BRIEF: From the records that follow, copy every line in which "watering" appears.

Object matching data
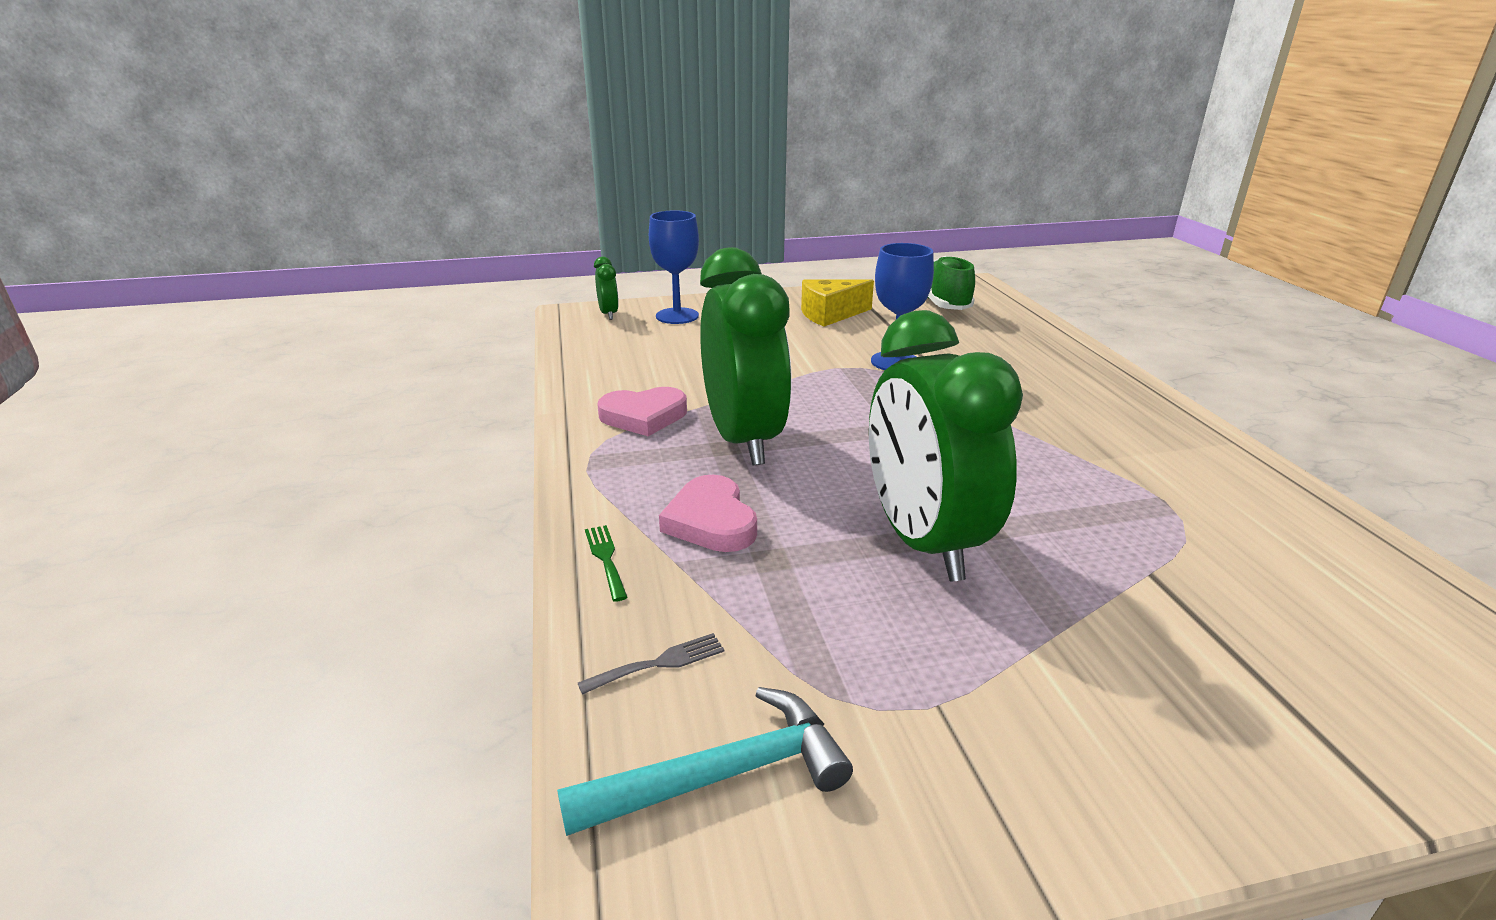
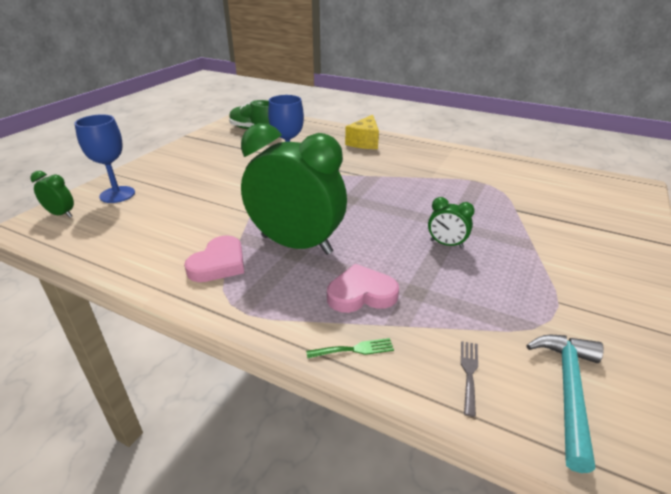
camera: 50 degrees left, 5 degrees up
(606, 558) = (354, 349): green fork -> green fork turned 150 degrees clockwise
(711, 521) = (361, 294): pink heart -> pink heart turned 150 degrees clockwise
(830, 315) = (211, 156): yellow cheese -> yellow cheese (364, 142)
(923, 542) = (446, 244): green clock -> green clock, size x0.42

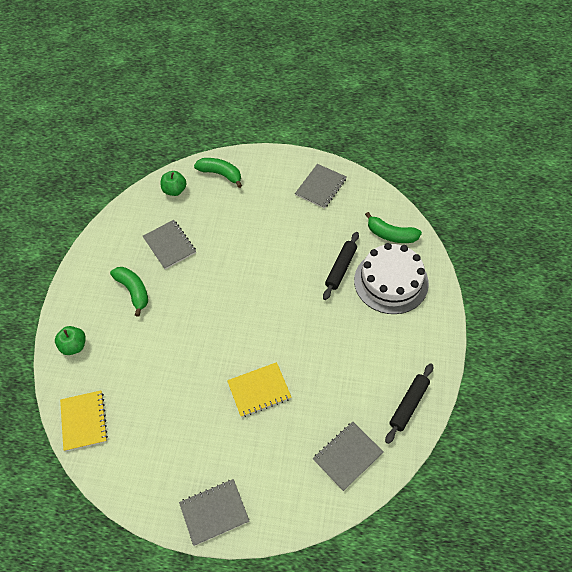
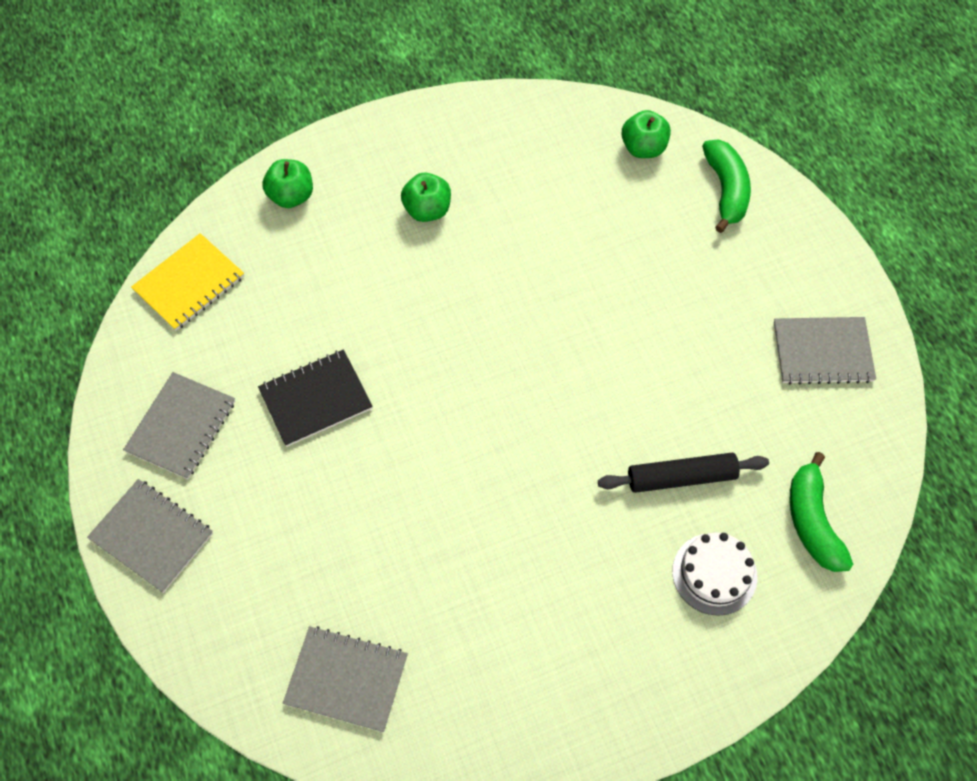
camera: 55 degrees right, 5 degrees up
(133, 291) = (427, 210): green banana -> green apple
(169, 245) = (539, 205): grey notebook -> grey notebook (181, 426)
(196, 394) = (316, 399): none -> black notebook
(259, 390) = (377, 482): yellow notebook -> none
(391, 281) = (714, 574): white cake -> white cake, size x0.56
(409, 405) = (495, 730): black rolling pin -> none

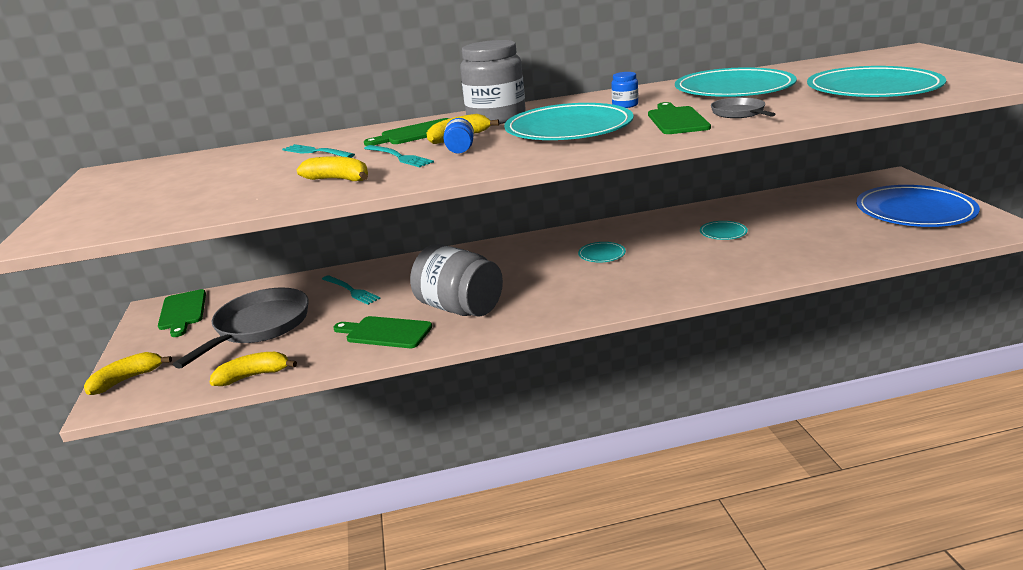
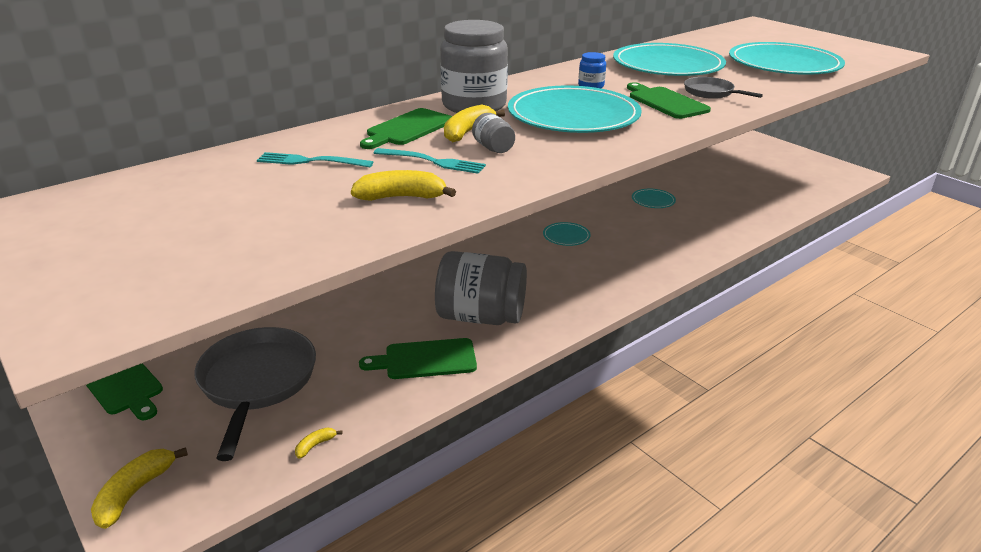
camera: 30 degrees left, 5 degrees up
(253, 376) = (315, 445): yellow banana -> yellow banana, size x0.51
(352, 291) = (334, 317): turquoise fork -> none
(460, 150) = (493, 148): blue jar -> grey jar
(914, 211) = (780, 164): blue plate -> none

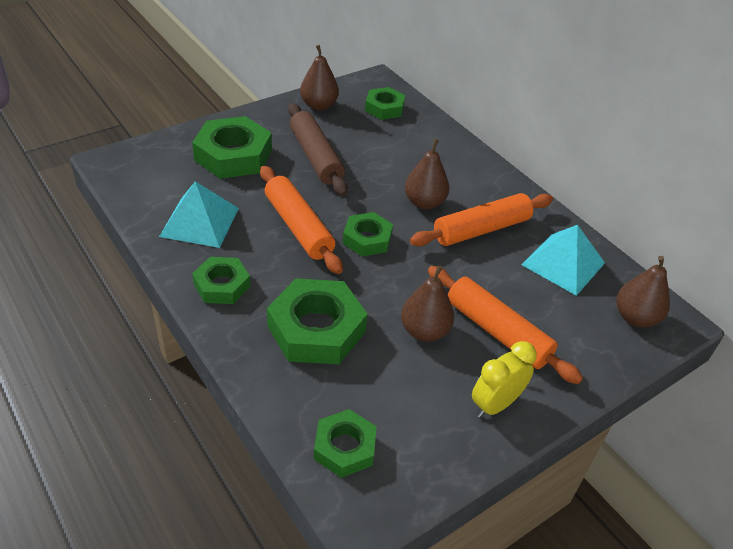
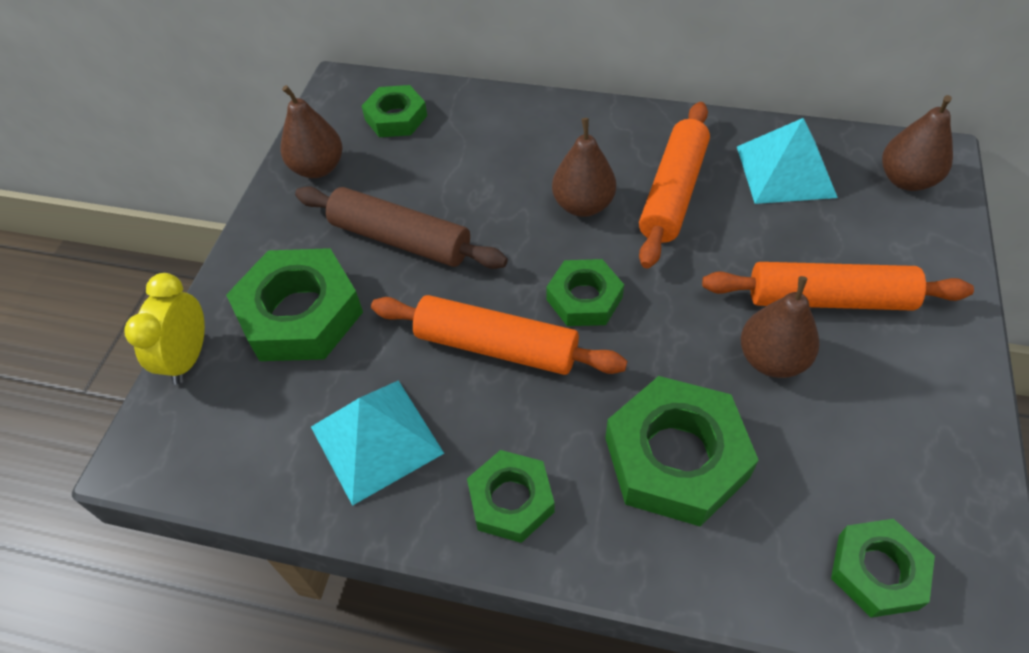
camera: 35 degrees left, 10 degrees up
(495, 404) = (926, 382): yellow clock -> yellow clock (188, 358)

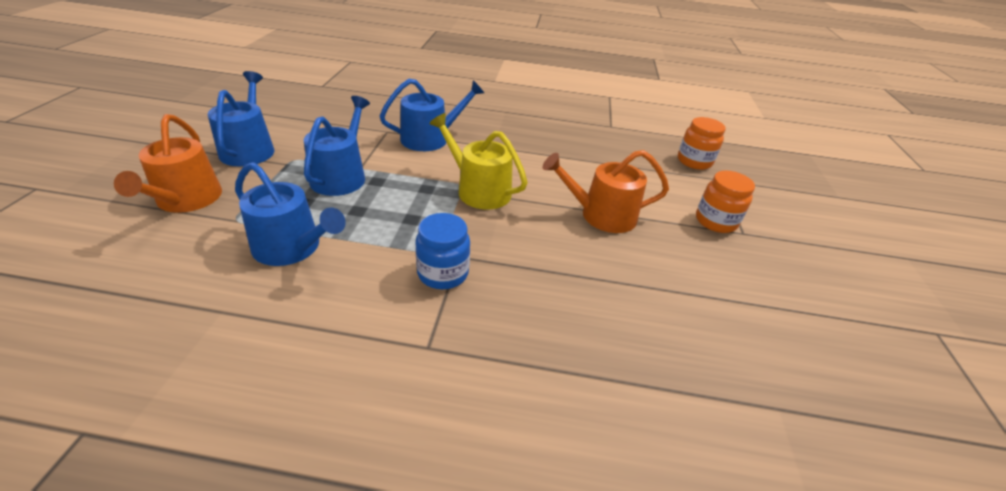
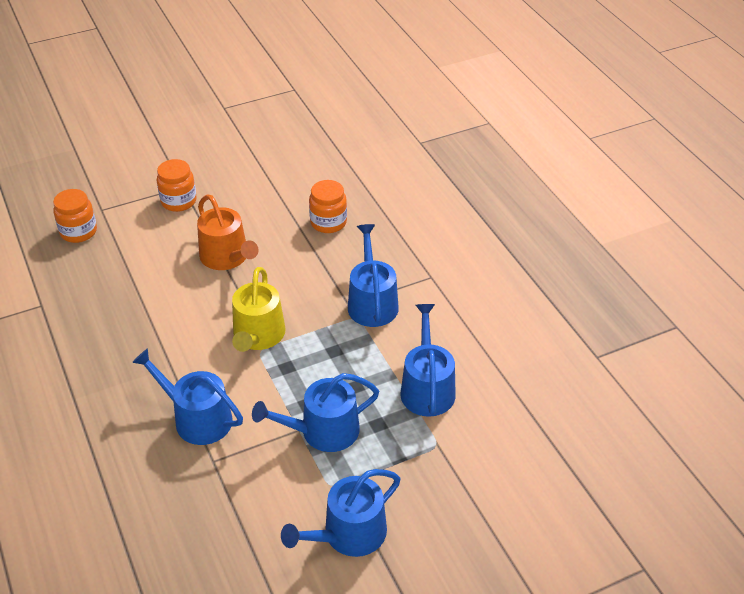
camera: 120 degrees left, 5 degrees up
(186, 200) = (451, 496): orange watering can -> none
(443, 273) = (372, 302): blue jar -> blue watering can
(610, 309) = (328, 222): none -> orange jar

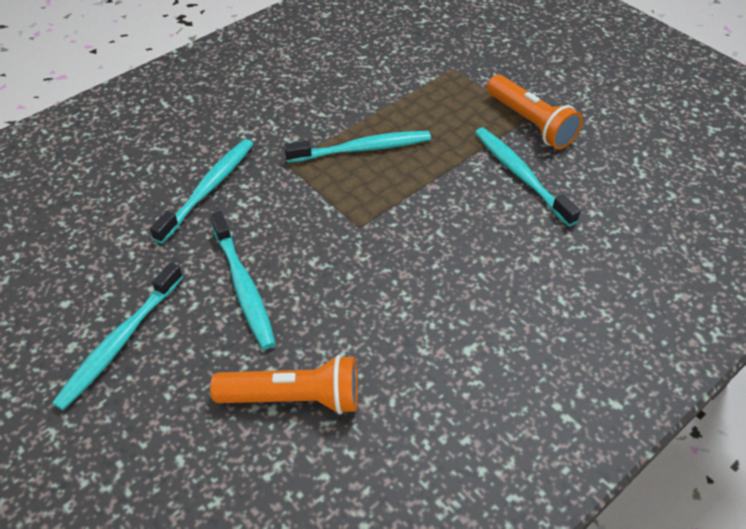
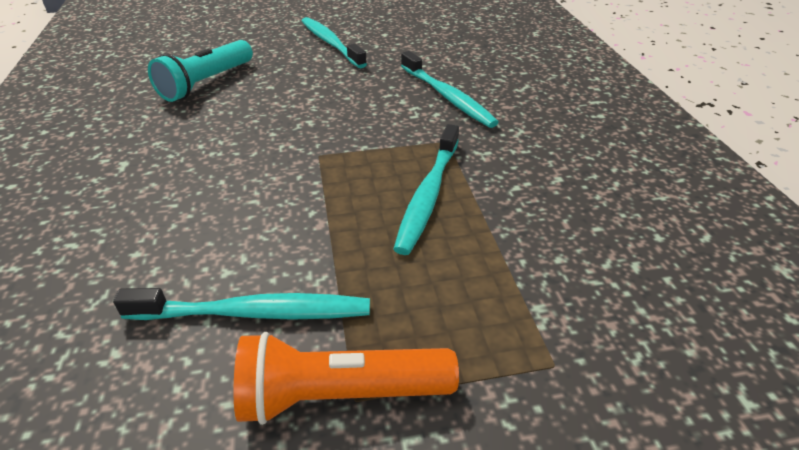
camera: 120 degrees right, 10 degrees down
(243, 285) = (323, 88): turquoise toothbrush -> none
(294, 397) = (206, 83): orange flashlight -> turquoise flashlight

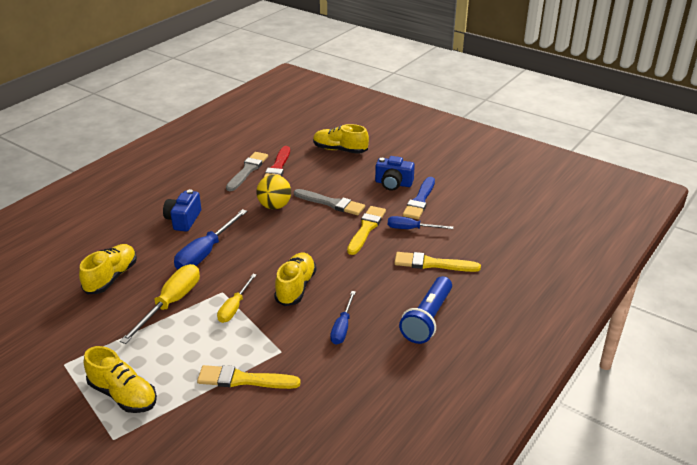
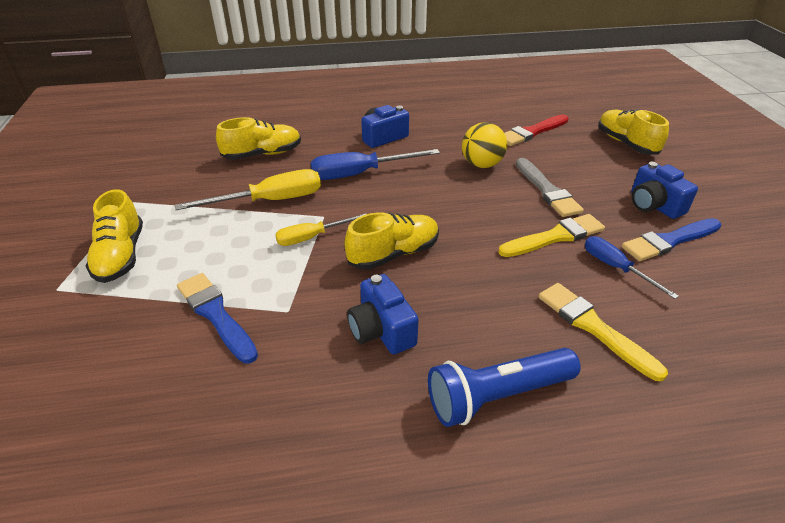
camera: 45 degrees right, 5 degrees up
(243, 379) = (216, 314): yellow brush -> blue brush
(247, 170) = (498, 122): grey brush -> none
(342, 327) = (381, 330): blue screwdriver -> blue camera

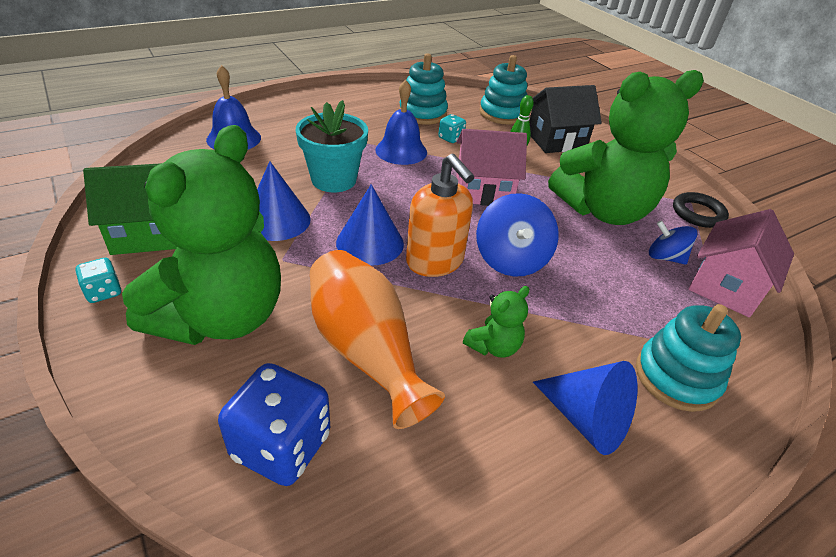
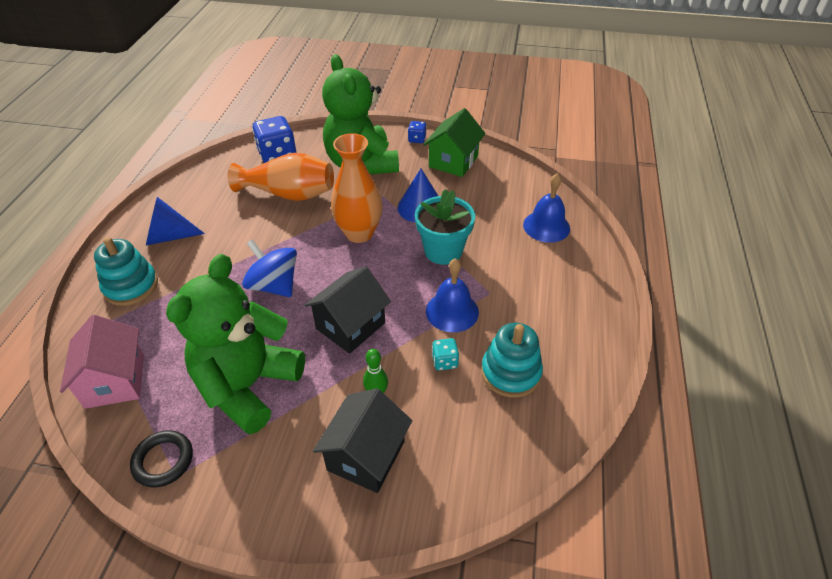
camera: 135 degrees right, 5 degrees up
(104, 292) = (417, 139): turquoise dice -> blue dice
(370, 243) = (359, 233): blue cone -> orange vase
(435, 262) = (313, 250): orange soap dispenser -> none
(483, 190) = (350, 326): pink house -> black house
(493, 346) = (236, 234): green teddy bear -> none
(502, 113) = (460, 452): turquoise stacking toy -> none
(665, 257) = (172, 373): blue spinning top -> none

RESPONSE AREA:
(186, 200) = (451, 496): orange watering can -> none
(443, 273) = (372, 302): blue jar -> blue watering can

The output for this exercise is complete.